**Required action**
Write out the listing below character for character, though without its pictures.

**Raw data**
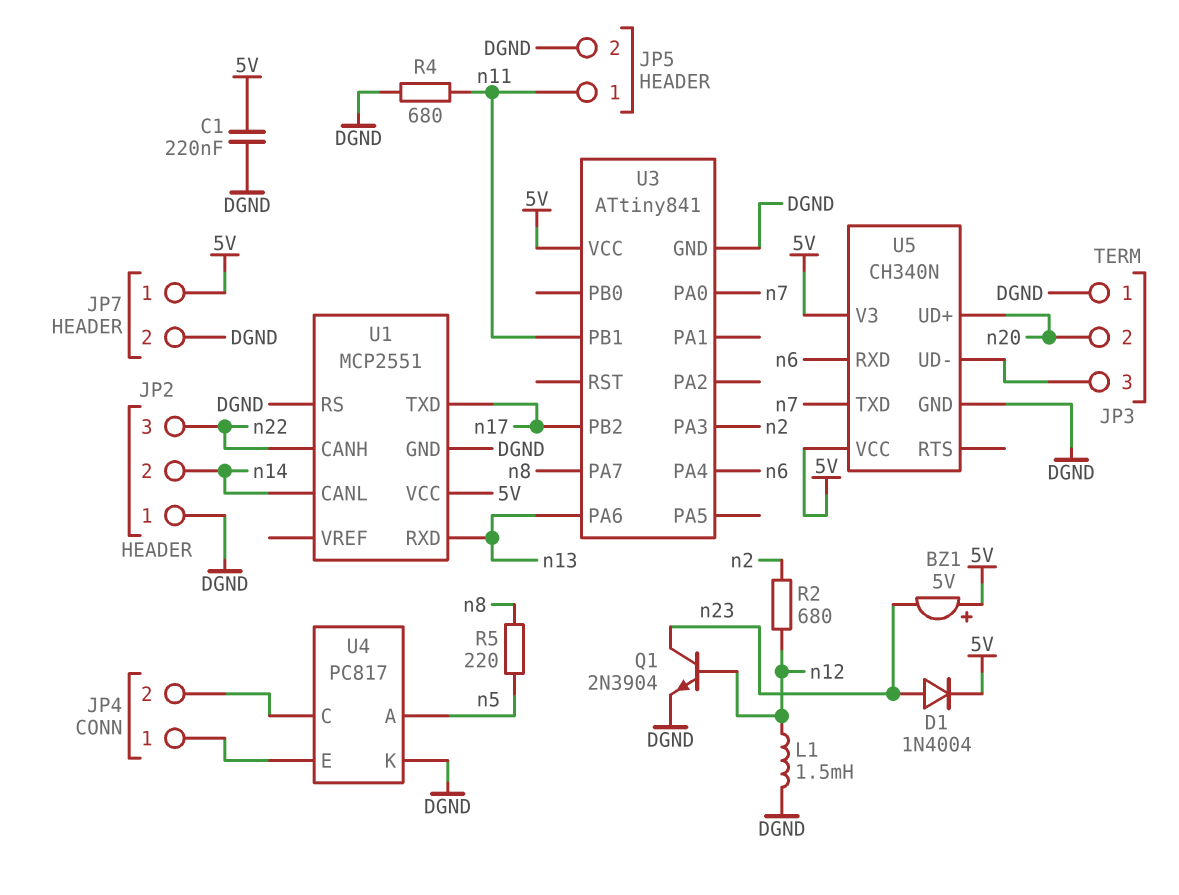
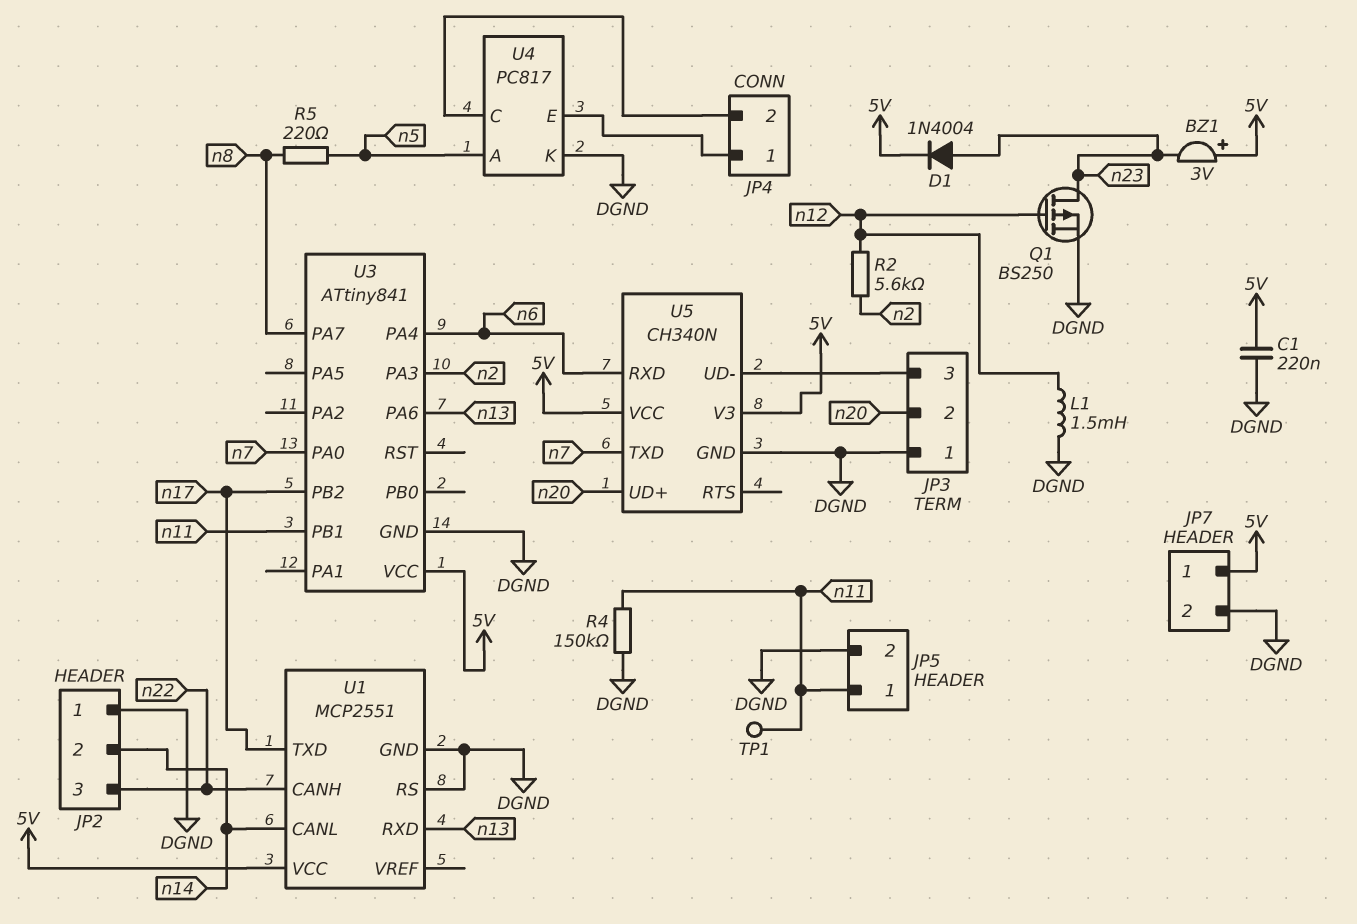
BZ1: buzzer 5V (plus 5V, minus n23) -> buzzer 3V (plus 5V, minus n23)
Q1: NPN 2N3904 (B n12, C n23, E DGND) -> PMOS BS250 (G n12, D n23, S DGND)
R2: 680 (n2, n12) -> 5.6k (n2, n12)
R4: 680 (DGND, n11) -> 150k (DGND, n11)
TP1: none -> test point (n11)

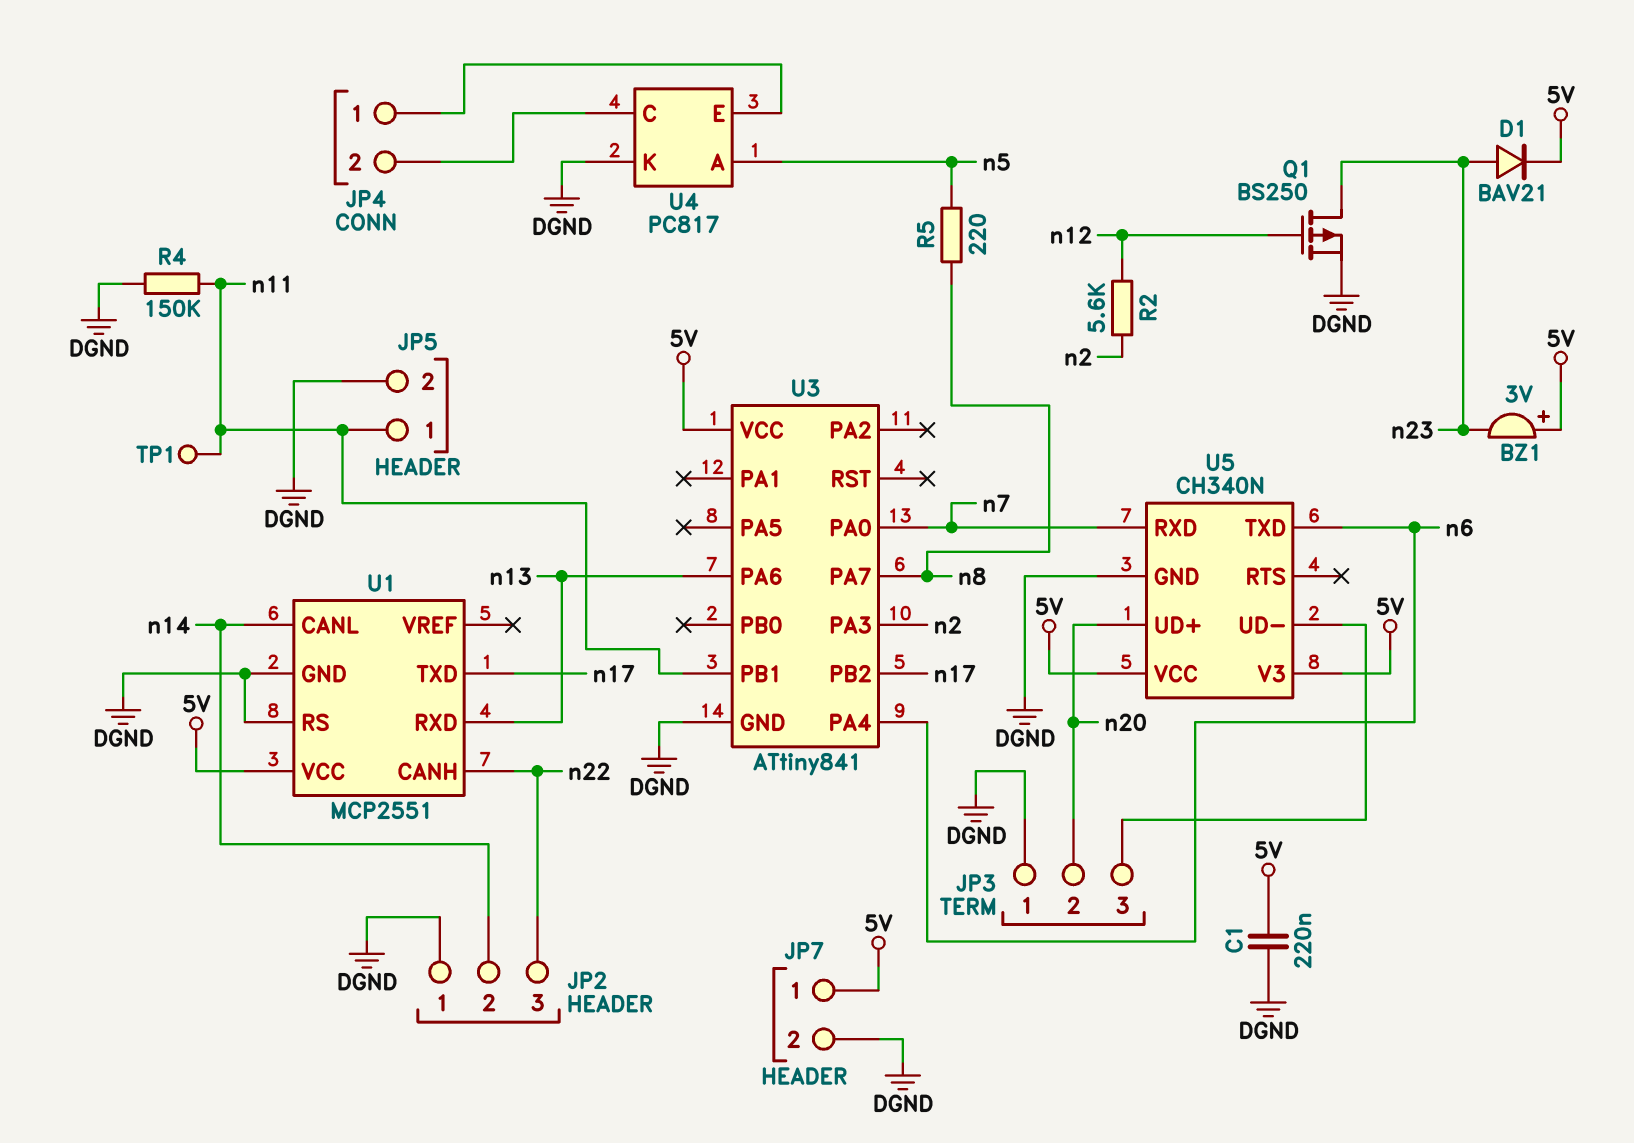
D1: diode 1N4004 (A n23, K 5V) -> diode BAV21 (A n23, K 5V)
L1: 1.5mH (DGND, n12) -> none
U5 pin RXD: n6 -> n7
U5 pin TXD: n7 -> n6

**Written answer**
BZ1: buzzer 5V (plus 5V, minus n23) -> buzzer 3V (plus 5V, minus n23)
Q1: NPN 2N3904 (B n12, C n23, E DGND) -> PMOS BS250 (G n12, D n23, S DGND)
R2: 680 (n2, n12) -> 5.6k (n2, n12)
R4: 680 (DGND, n11) -> 150k (DGND, n11)
TP1: none -> test point (n11)

D1: diode 1N4004 (A n23, K 5V) -> diode BAV21 (A n23, K 5V)
L1: 1.5mH (DGND, n12) -> none
U5 pin RXD: n6 -> n7
U5 pin TXD: n7 -> n6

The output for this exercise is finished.